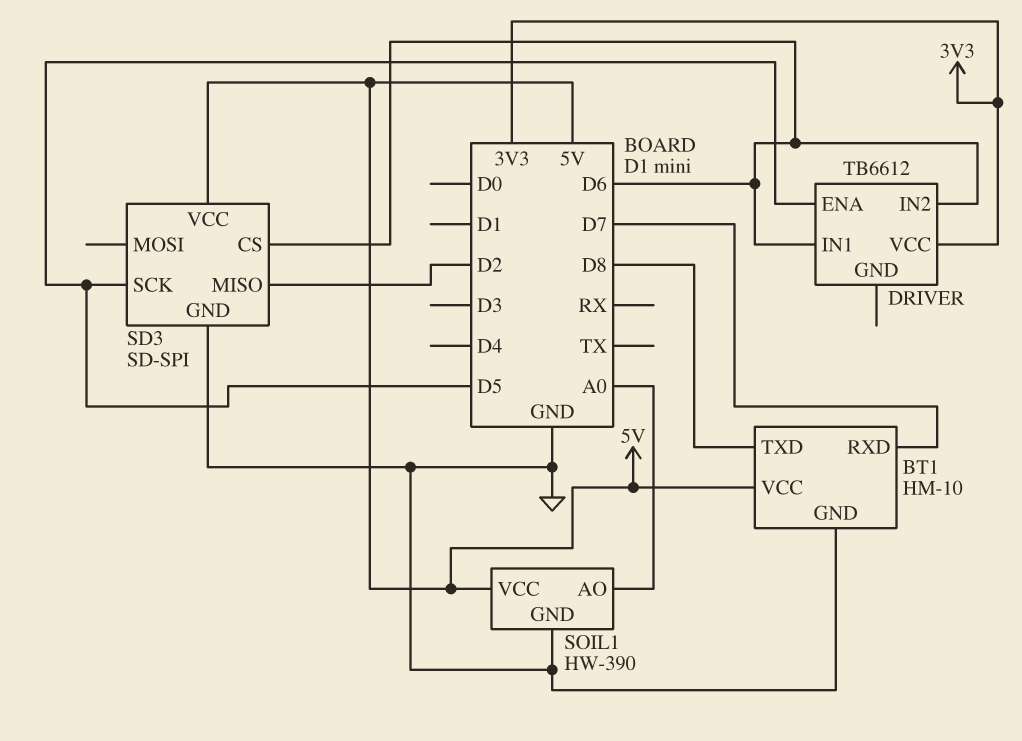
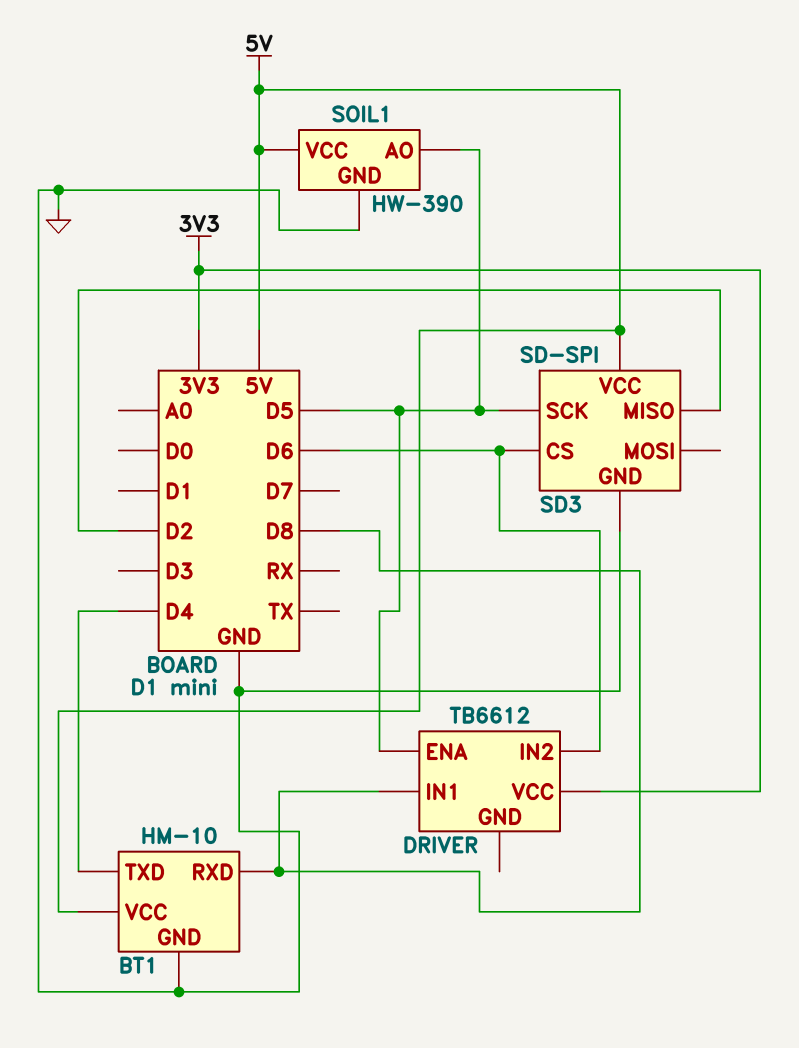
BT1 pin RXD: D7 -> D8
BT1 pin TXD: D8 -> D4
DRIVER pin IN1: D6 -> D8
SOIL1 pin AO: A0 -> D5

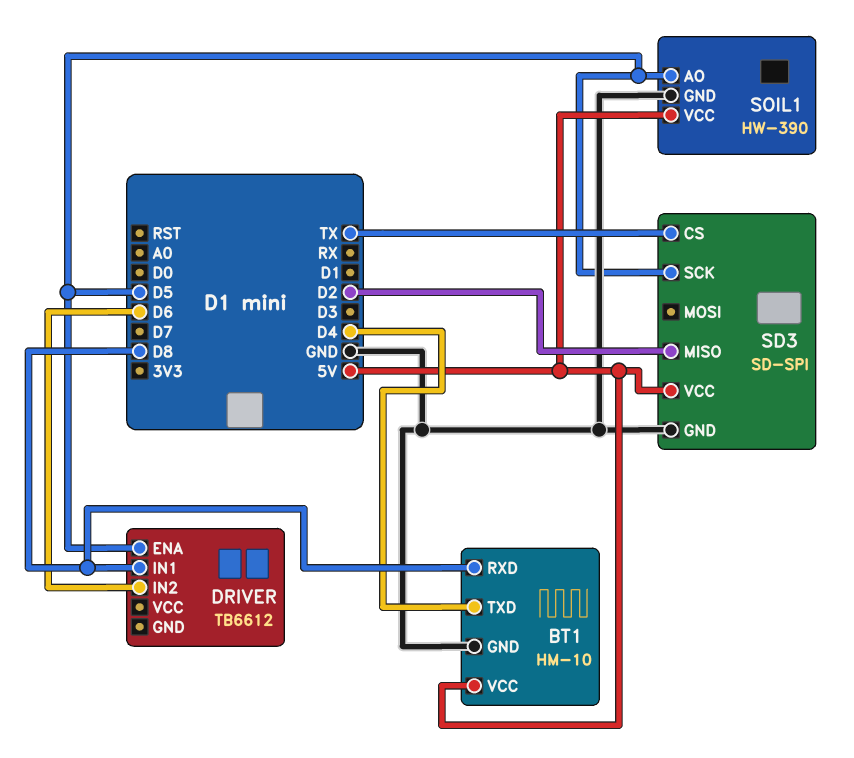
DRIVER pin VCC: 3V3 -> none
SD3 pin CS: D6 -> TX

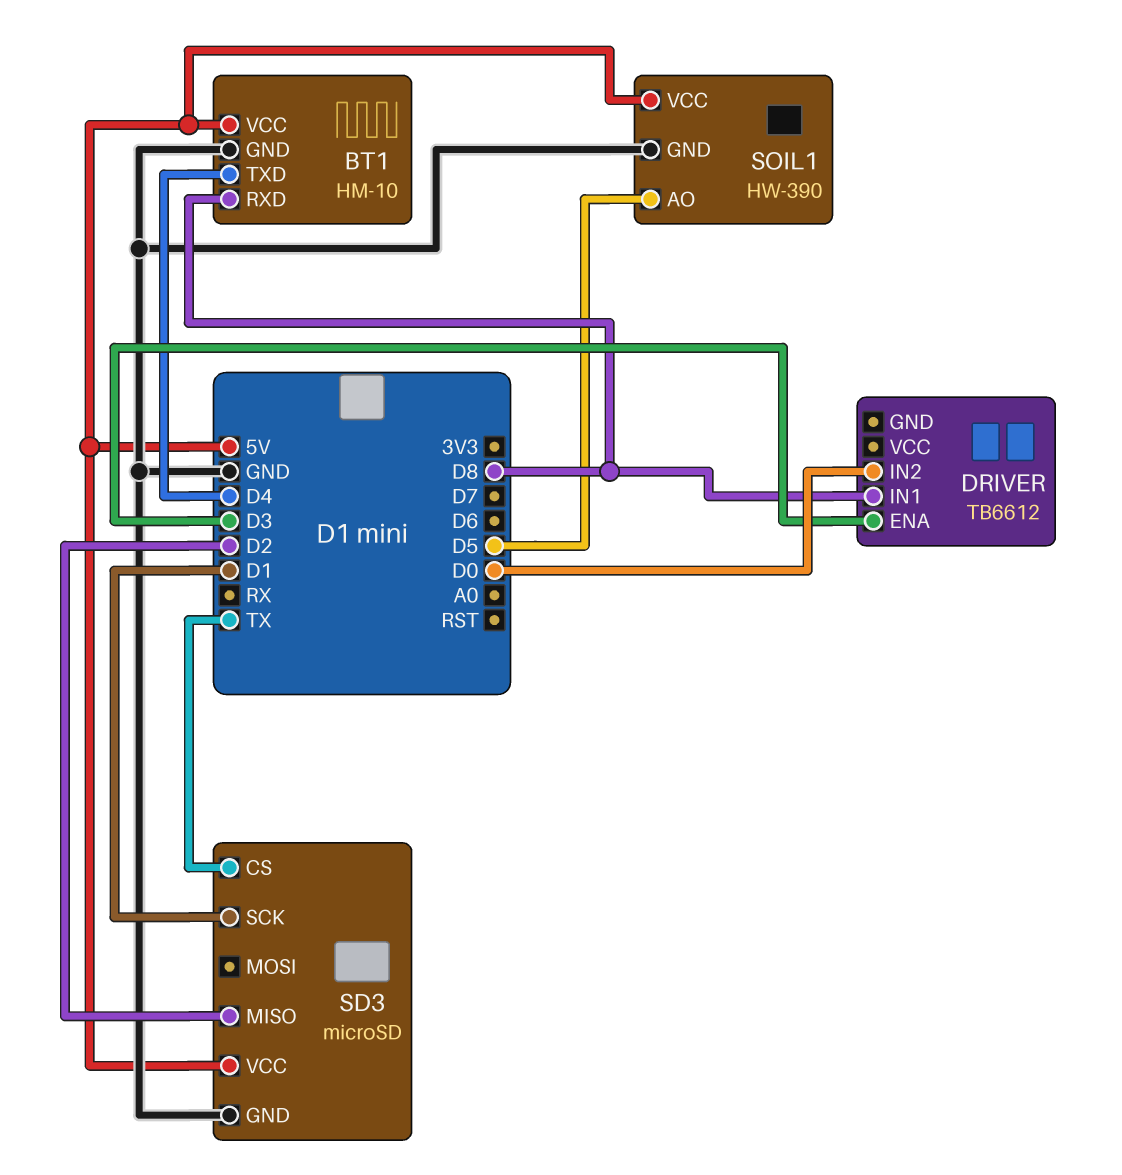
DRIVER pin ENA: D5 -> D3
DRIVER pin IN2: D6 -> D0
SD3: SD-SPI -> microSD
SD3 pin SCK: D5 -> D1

·····

> REQUIREMENT:
The entries above need to be output again in full, exactly, and without pictures.

> WORKED SOLUTION:
BT1 pin RXD: D7 -> D8
BT1 pin TXD: D8 -> D4
DRIVER pin IN1: D6 -> D8
SOIL1 pin AO: A0 -> D5

DRIVER pin VCC: 3V3 -> none
SD3 pin CS: D6 -> TX

DRIVER pin ENA: D5 -> D3
DRIVER pin IN2: D6 -> D0
SD3: SD-SPI -> microSD
SD3 pin SCK: D5 -> D1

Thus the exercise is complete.